## Aim of the exercise
From the line that includes "regadera [gris] (486, 199)" down to the final line of the data below, copy every line exactly and leave the rest out.
-=-=-=-=-
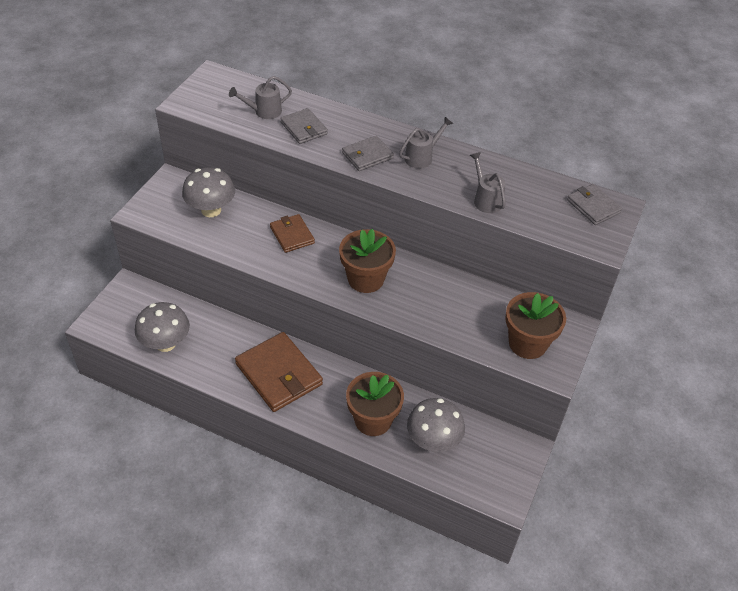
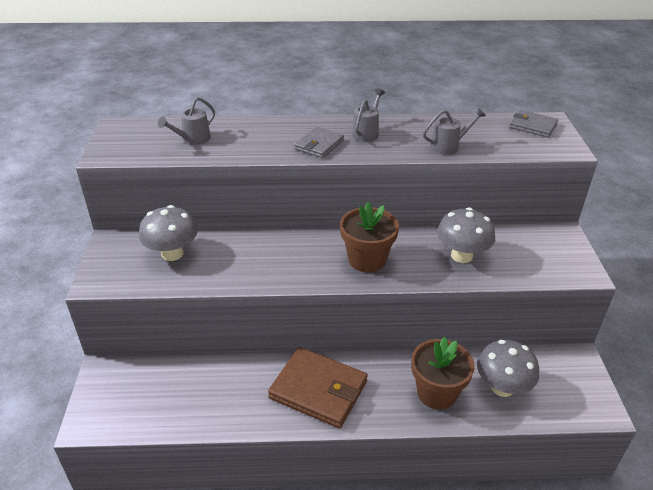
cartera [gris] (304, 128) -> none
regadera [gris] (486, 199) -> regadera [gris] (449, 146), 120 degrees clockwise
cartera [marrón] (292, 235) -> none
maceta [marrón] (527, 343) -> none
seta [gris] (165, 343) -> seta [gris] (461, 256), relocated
-=-=-=-=-
## Solved exercise
regadera [gris] (486, 199) -> regadera [gris] (449, 146), 120 degrees clockwise
cartera [marrón] (292, 235) -> none
maceta [marrón] (527, 343) -> none
seta [gris] (165, 343) -> seta [gris] (461, 256), relocated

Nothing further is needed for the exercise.